**Task prompt:**
Every entry is to be returned exactly as it stands; the pictures are to be dropped.

─── Information provided ───

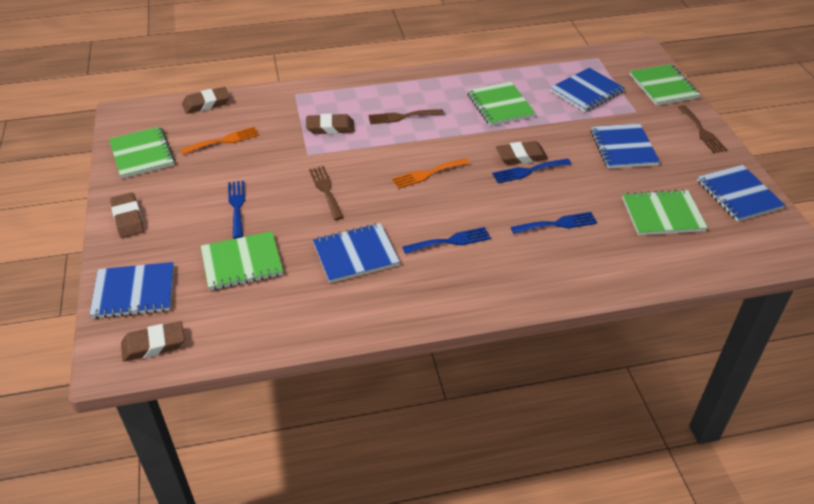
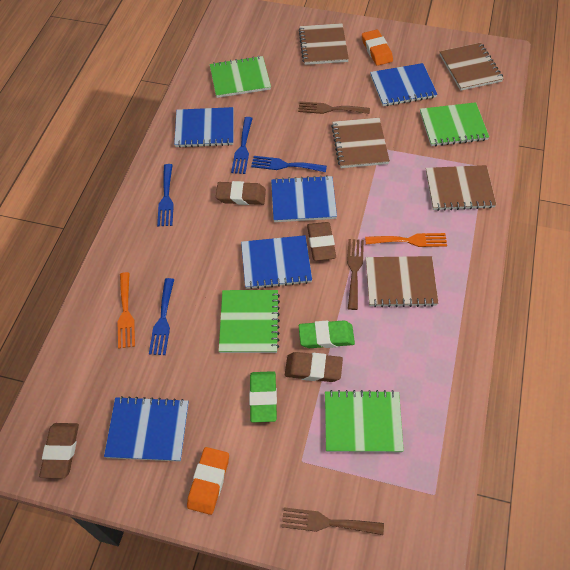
brown eraser: 5 -> 4
brown notebook: 0 -> 5
green eraser: 0 -> 2
green notebook: 5 -> 4
orange eraser: 0 -> 2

───

**Task response:**
brown eraser: 5 -> 4
brown notebook: 0 -> 5
green eraser: 0 -> 2
green notebook: 5 -> 4
orange eraser: 0 -> 2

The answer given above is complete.